Dataset entries:
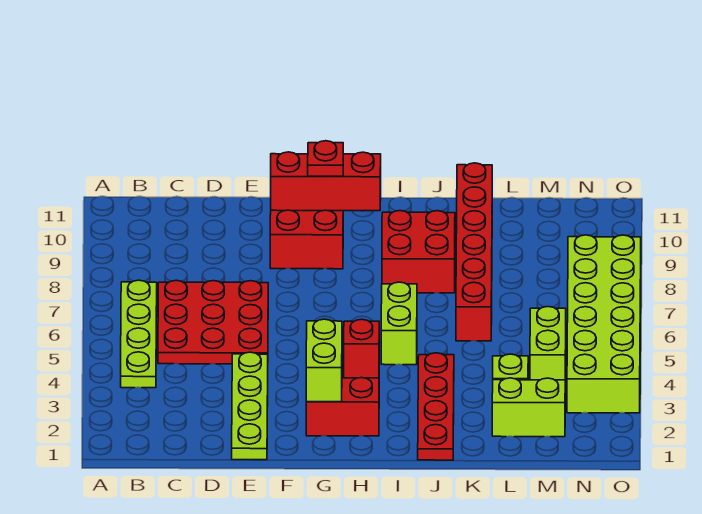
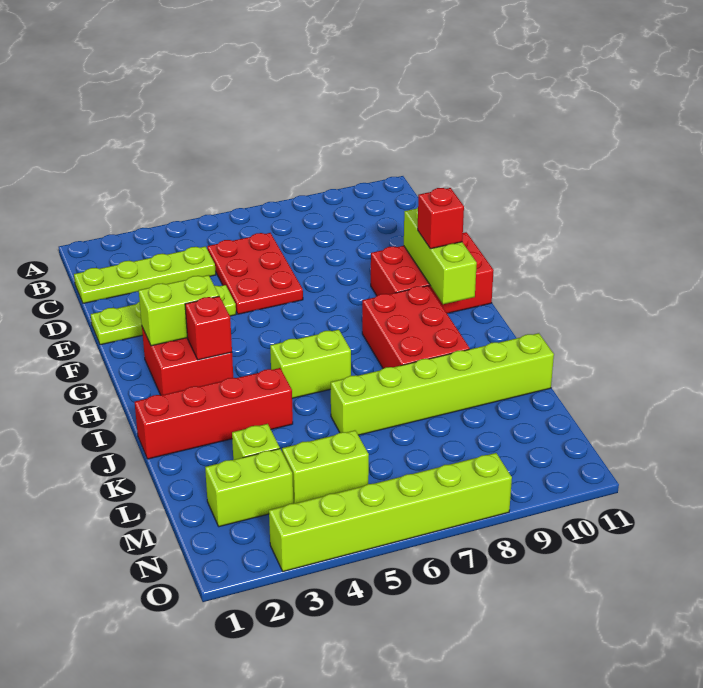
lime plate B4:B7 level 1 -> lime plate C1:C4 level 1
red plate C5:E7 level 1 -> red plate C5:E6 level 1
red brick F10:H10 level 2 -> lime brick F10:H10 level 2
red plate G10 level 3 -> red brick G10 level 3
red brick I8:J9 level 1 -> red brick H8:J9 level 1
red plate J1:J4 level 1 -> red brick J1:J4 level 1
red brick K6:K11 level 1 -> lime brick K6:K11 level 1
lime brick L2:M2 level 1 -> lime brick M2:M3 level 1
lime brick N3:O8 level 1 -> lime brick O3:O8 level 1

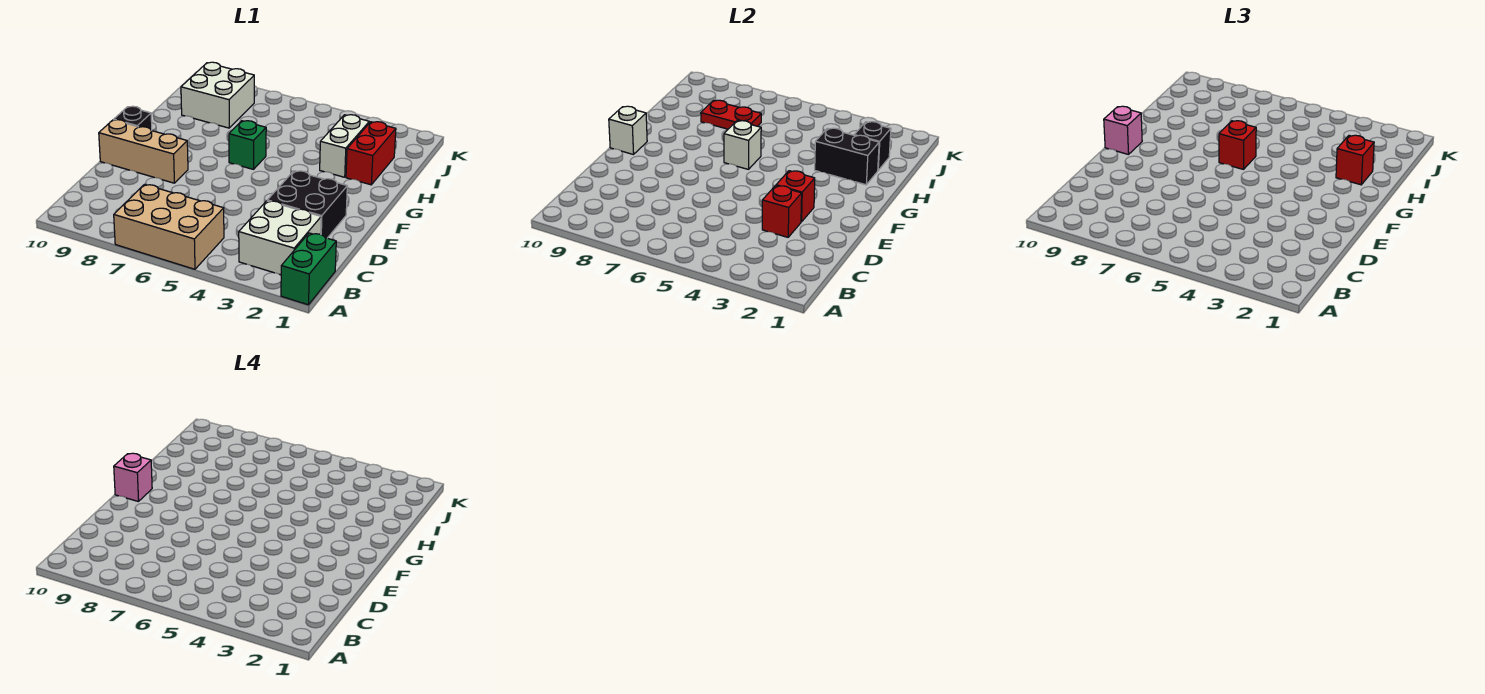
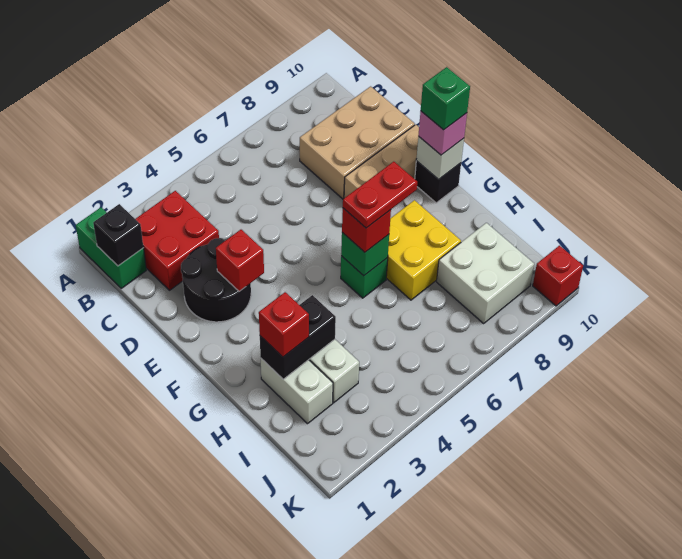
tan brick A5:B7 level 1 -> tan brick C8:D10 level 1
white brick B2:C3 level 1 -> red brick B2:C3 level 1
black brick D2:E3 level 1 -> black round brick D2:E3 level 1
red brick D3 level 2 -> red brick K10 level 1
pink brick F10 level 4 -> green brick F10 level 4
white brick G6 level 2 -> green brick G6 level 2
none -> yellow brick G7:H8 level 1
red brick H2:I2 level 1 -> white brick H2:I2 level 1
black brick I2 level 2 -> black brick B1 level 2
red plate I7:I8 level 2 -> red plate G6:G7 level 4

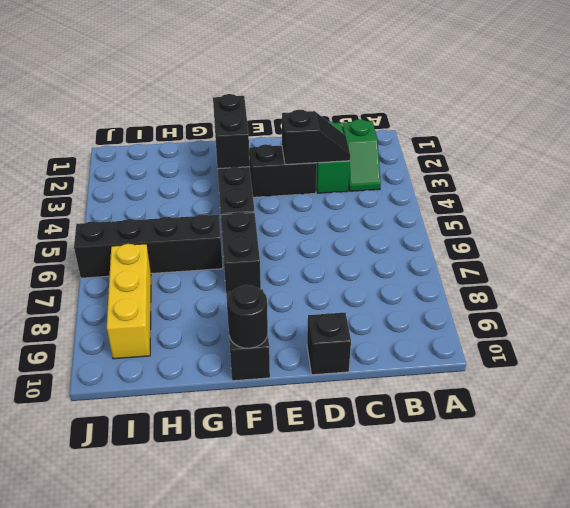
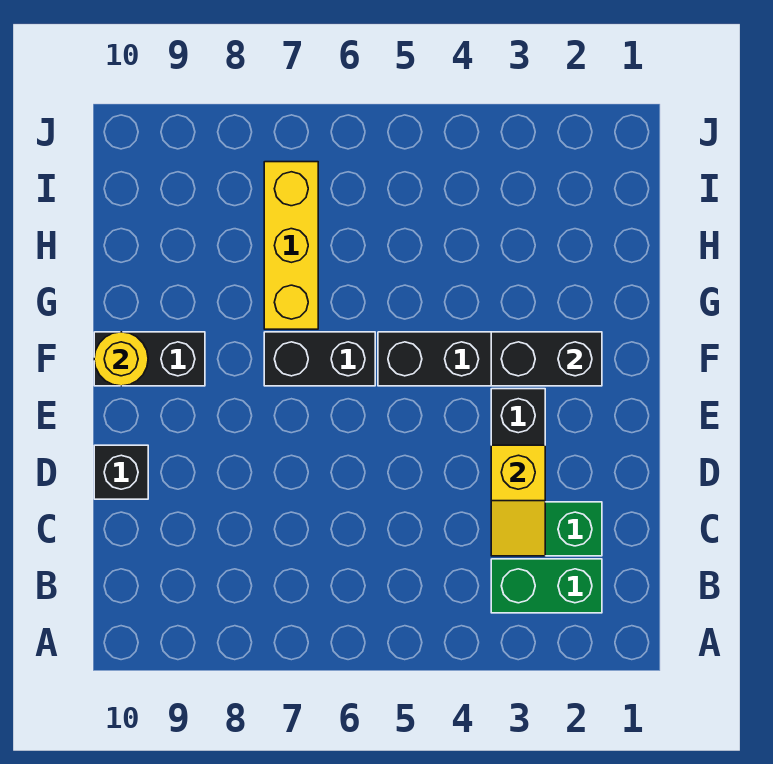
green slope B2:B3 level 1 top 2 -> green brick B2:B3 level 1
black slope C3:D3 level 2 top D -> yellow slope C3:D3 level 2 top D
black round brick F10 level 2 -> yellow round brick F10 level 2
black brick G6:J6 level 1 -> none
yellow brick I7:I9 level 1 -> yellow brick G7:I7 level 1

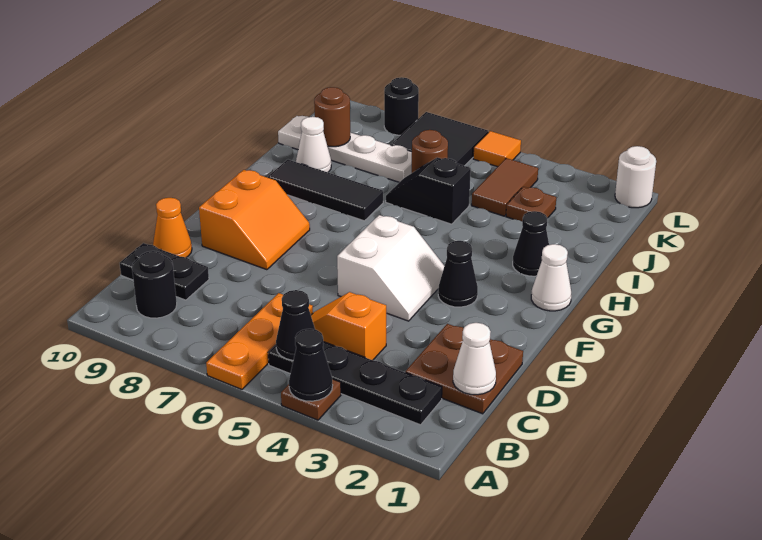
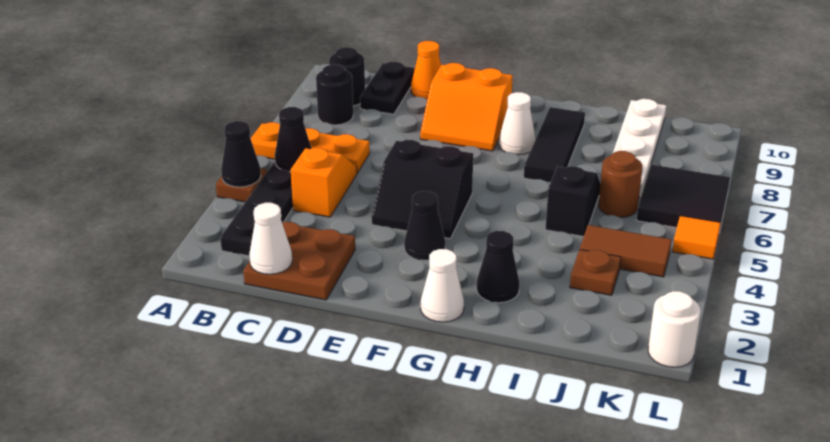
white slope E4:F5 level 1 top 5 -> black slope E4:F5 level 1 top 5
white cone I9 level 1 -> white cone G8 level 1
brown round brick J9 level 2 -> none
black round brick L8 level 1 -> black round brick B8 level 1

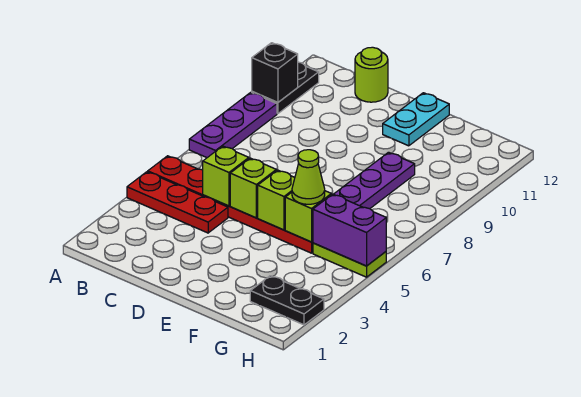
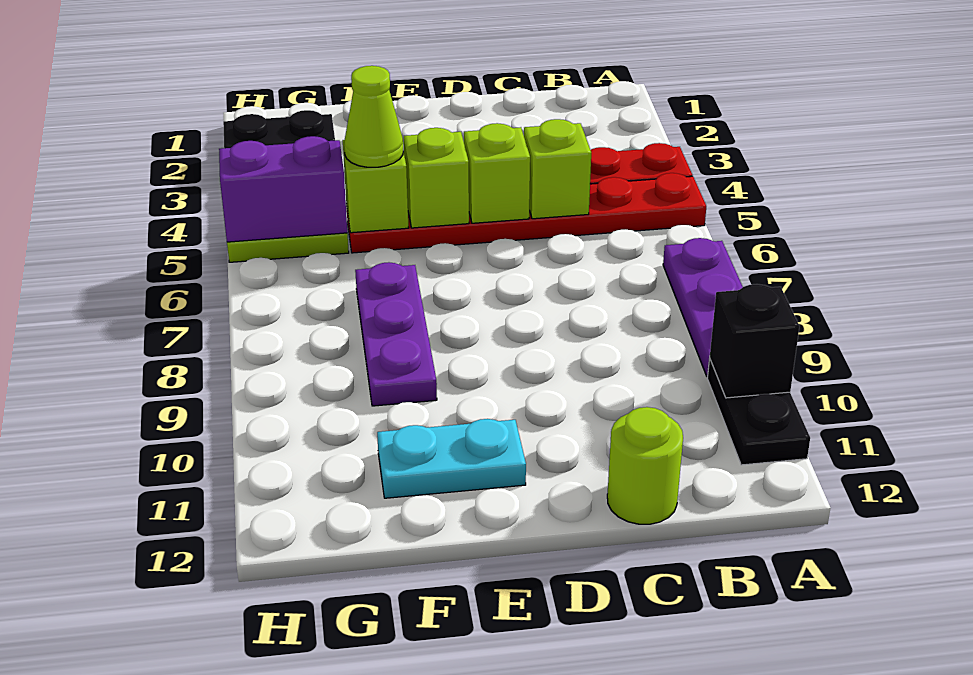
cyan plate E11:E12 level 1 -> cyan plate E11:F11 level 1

What is being asked: Quote every entry exactly, with the pictures omitted.

Response area:
lime plate B4:B7 level 1 -> lime plate C1:C4 level 1
red plate C5:E7 level 1 -> red plate C5:E6 level 1
red brick F10:H10 level 2 -> lime brick F10:H10 level 2
red plate G10 level 3 -> red brick G10 level 3
red brick I8:J9 level 1 -> red brick H8:J9 level 1
red plate J1:J4 level 1 -> red brick J1:J4 level 1
red brick K6:K11 level 1 -> lime brick K6:K11 level 1
lime brick L2:M2 level 1 -> lime brick M2:M3 level 1
lime brick N3:O8 level 1 -> lime brick O3:O8 level 1

tan brick A5:B7 level 1 -> tan brick C8:D10 level 1
white brick B2:C3 level 1 -> red brick B2:C3 level 1
black brick D2:E3 level 1 -> black round brick D2:E3 level 1
red brick D3 level 2 -> red brick K10 level 1
pink brick F10 level 4 -> green brick F10 level 4
white brick G6 level 2 -> green brick G6 level 2
none -> yellow brick G7:H8 level 1
red brick H2:I2 level 1 -> white brick H2:I2 level 1
black brick I2 level 2 -> black brick B1 level 2
red plate I7:I8 level 2 -> red plate G6:G7 level 4

green slope B2:B3 level 1 top 2 -> green brick B2:B3 level 1
black slope C3:D3 level 2 top D -> yellow slope C3:D3 level 2 top D
black round brick F10 level 2 -> yellow round brick F10 level 2
black brick G6:J6 level 1 -> none
yellow brick I7:I9 level 1 -> yellow brick G7:I7 level 1

white slope E4:F5 level 1 top 5 -> black slope E4:F5 level 1 top 5
white cone I9 level 1 -> white cone G8 level 1
brown round brick J9 level 2 -> none
black round brick L8 level 1 -> black round brick B8 level 1

cyan plate E11:E12 level 1 -> cyan plate E11:F11 level 1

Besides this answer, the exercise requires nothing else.